__Data to process__
BEGIN
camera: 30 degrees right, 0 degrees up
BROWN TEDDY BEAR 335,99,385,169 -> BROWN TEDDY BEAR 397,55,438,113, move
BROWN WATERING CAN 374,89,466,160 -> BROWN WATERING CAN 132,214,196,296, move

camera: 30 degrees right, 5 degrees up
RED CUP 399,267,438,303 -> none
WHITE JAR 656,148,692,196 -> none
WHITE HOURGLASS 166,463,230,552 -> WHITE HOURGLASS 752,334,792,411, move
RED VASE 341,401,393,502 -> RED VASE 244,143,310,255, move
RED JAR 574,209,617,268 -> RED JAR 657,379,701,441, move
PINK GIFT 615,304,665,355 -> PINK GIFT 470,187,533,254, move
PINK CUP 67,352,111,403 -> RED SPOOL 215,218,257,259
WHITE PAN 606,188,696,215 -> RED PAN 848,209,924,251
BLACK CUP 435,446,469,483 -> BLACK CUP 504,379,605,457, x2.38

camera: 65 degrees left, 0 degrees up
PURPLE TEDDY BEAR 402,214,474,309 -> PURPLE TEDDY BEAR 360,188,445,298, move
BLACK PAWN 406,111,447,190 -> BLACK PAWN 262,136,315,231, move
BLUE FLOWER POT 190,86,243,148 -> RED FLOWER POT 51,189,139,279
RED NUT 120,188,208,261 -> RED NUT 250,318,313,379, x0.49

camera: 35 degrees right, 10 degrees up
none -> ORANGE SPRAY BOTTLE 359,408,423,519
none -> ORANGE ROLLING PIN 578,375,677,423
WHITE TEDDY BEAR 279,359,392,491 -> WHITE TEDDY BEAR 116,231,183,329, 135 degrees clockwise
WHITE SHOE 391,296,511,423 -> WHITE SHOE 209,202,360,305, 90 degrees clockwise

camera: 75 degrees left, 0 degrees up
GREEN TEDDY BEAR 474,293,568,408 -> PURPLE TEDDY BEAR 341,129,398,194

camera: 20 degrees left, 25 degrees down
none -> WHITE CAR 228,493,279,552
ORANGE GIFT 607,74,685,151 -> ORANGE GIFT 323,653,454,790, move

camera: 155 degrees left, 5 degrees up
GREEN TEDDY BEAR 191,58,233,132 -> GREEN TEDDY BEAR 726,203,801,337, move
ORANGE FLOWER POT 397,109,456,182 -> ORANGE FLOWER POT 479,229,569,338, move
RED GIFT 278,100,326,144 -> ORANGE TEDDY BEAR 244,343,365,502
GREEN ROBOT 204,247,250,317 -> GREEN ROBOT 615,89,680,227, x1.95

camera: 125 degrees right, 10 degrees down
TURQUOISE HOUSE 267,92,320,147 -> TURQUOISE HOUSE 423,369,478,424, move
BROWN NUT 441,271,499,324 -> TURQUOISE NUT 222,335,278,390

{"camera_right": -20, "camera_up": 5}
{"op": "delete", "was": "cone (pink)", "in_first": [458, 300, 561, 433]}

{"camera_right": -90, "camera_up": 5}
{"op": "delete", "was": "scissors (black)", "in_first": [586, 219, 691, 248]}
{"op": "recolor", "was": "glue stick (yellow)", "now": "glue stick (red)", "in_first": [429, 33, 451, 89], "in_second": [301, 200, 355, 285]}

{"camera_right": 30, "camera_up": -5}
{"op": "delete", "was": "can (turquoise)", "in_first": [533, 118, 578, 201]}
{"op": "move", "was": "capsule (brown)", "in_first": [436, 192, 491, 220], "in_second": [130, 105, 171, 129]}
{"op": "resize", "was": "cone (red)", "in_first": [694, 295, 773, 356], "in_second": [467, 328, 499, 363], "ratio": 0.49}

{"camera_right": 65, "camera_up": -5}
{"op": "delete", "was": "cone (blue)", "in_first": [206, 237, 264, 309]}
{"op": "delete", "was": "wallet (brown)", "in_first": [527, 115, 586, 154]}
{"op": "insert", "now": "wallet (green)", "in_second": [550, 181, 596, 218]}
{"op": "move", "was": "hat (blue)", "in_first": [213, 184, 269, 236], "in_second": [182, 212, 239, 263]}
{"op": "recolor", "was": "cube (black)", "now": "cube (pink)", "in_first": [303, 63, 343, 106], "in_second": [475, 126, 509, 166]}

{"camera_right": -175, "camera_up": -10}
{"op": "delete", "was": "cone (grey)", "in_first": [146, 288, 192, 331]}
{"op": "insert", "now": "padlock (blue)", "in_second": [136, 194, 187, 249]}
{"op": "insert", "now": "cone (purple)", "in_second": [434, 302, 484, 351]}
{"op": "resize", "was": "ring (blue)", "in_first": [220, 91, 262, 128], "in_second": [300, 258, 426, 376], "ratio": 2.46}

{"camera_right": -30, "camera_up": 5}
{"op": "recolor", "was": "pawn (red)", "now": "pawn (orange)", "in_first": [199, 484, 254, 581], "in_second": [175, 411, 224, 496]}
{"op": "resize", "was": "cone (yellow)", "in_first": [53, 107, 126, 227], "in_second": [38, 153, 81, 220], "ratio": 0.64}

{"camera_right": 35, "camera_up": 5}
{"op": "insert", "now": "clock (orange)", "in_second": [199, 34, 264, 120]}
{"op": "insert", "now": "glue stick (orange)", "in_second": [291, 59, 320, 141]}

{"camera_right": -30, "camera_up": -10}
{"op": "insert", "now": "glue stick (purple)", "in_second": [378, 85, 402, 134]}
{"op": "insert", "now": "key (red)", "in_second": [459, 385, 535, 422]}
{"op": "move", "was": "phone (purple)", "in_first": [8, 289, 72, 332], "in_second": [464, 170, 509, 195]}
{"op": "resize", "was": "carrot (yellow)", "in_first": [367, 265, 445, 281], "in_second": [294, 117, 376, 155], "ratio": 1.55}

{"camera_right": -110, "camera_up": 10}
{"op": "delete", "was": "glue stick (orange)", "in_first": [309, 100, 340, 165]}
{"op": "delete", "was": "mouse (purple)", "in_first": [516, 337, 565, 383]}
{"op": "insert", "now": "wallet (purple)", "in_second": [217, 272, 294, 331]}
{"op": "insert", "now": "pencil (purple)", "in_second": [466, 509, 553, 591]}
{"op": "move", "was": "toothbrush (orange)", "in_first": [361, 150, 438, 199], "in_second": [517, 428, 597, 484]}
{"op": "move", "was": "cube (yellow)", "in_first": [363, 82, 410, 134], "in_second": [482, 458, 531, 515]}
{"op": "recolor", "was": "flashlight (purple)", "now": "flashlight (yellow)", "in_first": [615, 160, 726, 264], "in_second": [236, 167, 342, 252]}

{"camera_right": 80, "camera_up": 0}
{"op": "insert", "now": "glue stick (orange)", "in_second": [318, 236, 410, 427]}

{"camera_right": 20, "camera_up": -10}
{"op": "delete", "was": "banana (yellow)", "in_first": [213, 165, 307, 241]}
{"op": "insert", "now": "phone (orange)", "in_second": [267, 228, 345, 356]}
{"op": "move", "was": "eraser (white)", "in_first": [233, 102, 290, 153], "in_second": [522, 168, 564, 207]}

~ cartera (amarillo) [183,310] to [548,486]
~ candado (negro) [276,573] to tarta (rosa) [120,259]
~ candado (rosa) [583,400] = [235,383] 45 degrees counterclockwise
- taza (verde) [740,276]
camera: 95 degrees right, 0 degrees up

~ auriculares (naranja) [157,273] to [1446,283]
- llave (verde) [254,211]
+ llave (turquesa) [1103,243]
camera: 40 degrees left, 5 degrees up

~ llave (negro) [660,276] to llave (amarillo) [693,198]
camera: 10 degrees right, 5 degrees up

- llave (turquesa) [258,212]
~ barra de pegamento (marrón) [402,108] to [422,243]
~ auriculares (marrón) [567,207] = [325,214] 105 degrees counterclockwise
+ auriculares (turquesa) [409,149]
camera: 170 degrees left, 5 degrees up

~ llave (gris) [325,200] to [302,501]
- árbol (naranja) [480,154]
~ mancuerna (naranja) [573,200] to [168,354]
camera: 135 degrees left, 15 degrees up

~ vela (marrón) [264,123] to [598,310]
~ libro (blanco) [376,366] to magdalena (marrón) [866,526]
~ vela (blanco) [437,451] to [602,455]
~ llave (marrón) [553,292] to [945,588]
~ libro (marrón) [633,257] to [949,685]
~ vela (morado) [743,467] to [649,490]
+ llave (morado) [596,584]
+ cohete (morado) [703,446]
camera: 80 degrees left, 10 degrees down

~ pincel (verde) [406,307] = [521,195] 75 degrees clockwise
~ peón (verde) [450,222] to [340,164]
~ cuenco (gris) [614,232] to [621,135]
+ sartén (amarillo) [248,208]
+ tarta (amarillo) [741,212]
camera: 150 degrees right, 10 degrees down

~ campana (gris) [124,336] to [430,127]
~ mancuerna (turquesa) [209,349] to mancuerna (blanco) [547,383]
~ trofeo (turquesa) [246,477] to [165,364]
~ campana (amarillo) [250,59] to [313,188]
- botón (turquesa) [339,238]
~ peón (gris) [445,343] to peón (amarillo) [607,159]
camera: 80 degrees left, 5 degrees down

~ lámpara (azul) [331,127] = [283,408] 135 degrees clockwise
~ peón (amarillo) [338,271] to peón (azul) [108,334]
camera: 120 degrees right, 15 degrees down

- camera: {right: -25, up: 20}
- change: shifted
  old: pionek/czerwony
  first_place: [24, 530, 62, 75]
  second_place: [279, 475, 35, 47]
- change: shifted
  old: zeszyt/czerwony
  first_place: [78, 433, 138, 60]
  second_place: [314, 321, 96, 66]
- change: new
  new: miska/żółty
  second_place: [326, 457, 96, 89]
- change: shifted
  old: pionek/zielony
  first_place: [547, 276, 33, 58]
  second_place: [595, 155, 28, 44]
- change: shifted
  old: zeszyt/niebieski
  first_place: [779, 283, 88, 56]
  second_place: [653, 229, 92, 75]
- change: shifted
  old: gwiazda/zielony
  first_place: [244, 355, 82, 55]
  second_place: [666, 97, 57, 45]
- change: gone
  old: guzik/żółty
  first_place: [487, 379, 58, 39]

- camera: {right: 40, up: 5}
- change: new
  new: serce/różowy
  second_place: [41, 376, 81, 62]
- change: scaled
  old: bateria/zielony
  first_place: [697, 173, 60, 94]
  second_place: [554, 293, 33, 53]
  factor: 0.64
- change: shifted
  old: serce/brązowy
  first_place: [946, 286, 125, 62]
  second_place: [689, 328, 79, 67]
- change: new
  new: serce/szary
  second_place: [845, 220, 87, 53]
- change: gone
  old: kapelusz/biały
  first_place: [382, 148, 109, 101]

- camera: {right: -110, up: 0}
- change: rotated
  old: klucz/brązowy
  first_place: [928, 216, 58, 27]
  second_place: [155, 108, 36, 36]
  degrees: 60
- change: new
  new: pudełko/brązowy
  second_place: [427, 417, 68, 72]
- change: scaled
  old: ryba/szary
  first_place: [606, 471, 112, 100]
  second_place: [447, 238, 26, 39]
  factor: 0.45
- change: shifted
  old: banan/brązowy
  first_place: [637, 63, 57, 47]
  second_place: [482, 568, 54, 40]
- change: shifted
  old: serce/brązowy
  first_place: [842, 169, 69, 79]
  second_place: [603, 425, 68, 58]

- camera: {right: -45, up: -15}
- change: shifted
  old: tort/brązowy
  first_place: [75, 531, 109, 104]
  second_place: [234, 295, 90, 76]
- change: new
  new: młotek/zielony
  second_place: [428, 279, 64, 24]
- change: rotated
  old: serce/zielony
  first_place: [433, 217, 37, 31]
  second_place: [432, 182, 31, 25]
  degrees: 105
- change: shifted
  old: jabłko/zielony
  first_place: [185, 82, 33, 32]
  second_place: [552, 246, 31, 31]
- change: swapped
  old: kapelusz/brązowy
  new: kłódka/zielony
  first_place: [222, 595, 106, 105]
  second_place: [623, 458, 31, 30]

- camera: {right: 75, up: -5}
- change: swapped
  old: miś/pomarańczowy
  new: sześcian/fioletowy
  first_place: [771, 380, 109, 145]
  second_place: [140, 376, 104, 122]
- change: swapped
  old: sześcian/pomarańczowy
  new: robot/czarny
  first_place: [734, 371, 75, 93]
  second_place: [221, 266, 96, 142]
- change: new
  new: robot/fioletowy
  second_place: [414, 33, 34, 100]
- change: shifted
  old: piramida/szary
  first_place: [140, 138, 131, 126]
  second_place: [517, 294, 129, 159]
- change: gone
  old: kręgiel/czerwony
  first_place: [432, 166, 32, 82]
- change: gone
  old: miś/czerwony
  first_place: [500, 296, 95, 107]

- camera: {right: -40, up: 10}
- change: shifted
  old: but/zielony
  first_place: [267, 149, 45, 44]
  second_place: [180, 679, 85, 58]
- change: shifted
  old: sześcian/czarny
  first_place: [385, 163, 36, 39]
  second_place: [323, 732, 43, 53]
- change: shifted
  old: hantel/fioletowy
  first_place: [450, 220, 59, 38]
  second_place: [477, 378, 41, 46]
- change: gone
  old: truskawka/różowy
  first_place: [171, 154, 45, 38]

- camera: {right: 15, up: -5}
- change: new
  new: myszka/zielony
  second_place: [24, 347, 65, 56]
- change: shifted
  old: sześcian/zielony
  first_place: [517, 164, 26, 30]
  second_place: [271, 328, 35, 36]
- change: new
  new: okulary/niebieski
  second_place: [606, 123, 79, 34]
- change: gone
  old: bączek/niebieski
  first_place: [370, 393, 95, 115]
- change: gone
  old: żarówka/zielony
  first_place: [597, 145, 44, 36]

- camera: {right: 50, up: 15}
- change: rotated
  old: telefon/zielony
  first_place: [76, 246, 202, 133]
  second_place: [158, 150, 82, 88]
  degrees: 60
END
__Work request__
One stretch of the lines above is wanted, from the line that contains "second_place: [666, 97, 57, 45]" through the line that contains "old: guzik/żółty". Output it exactly.

__Answer below__
  second_place: [666, 97, 57, 45]
- change: gone
  old: guzik/żółty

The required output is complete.